● RECORD EXCERPTS

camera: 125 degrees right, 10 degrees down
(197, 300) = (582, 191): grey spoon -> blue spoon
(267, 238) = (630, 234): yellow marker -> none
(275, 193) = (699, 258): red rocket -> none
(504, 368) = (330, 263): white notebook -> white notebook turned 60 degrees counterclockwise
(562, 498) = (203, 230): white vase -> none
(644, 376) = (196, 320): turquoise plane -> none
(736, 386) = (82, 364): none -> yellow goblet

--

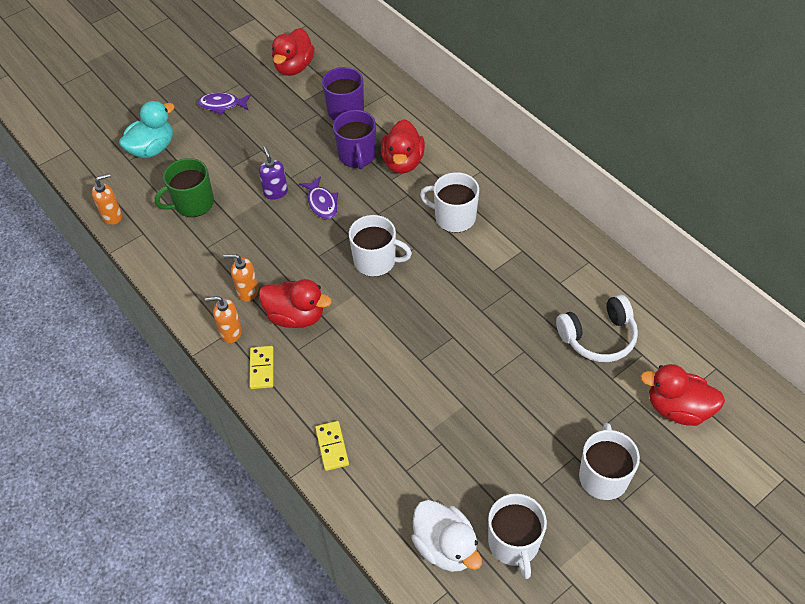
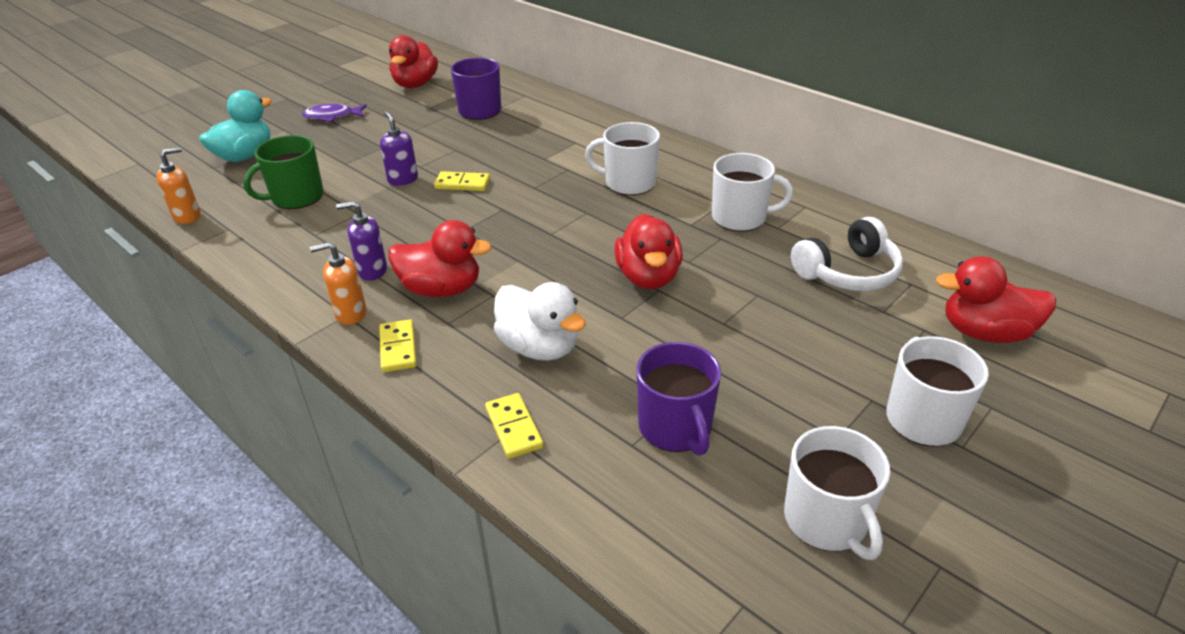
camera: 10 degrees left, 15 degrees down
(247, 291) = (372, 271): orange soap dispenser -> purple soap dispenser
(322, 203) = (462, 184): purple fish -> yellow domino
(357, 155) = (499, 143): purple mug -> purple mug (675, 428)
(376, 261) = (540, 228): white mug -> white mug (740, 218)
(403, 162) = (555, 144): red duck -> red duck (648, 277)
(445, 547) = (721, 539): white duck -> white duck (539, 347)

...

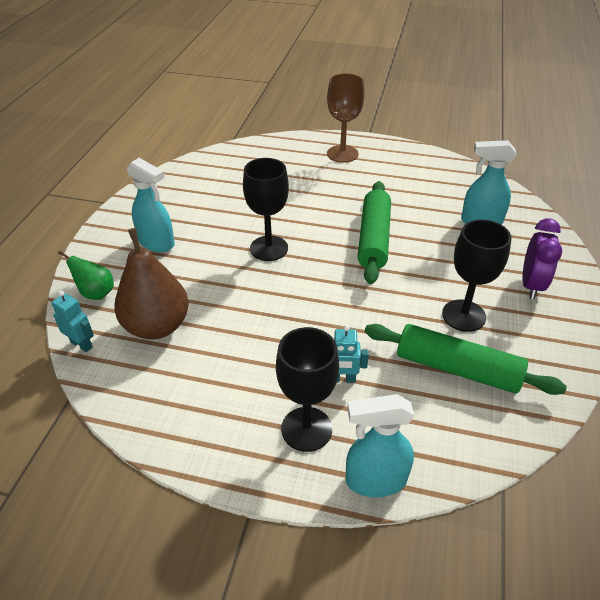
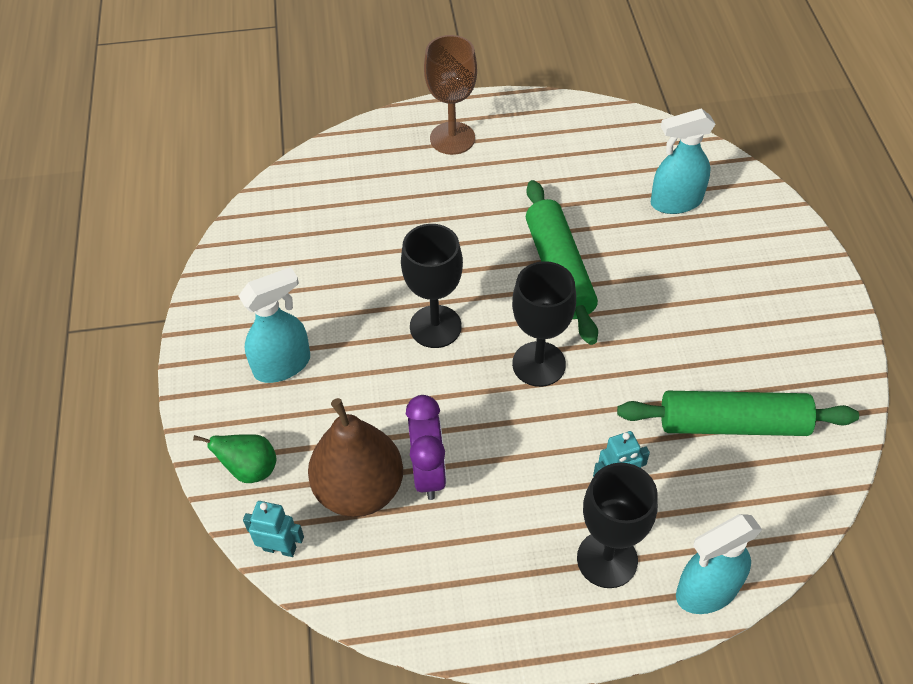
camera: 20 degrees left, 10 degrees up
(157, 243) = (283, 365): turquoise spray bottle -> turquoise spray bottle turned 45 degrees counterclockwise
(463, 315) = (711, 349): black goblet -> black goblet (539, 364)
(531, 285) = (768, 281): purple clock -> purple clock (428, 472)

● INSTRUCTIONS FOR THE TASK
Wherever a line of the data above contains "counterclockwise", copy that line.

● ANSWER FOR THIS EXERCISE
(504, 368) = (330, 263): white notebook -> white notebook turned 60 degrees counterclockwise
(157, 243) = (283, 365): turquoise spray bottle -> turquoise spray bottle turned 45 degrees counterclockwise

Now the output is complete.